>>>>

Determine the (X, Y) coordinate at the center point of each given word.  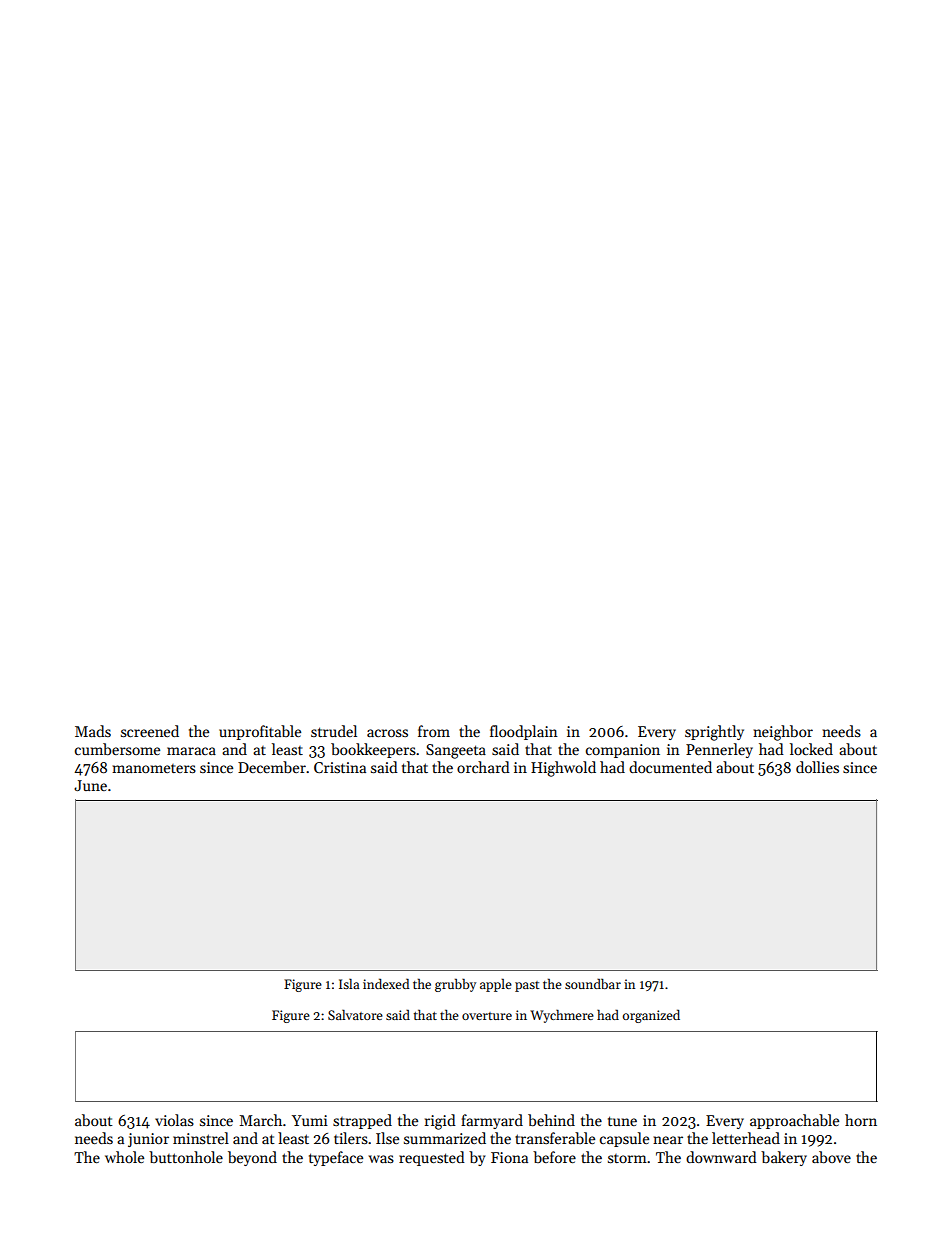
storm (627, 1158)
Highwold (563, 769)
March (260, 1120)
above (831, 1157)
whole (124, 1157)
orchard (483, 767)
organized (651, 1016)
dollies (817, 767)
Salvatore (355, 1014)
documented (670, 767)
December (272, 767)
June (90, 785)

<<<<

Exercise task: Recast the material as a Markdown table with two columns, Row and Line, giving each non-blank line its own numbered row. Leave the pictures out of the table.

Solved problem:
| Row | Line |
|---|---|
| 1 | Determine the (X, Y) coordinate at the center point of each given word.   |
| 2 | storm (627, 1158) |
| 3 | Highwold (563, 769) |
| 4 | March (260, 1120) |
| 5 | above (831, 1157) |
| 6 | whole (124, 1157) |
| 7 | orchard (483, 767) |
| 8 | organized (651, 1016) |
| 9 | dollies (817, 767) |
| 10 | Salvatore (355, 1014) |
| 11 | documented (670, 767) |
| 12 | December (272, 767) |
| 13 | June (90, 785) |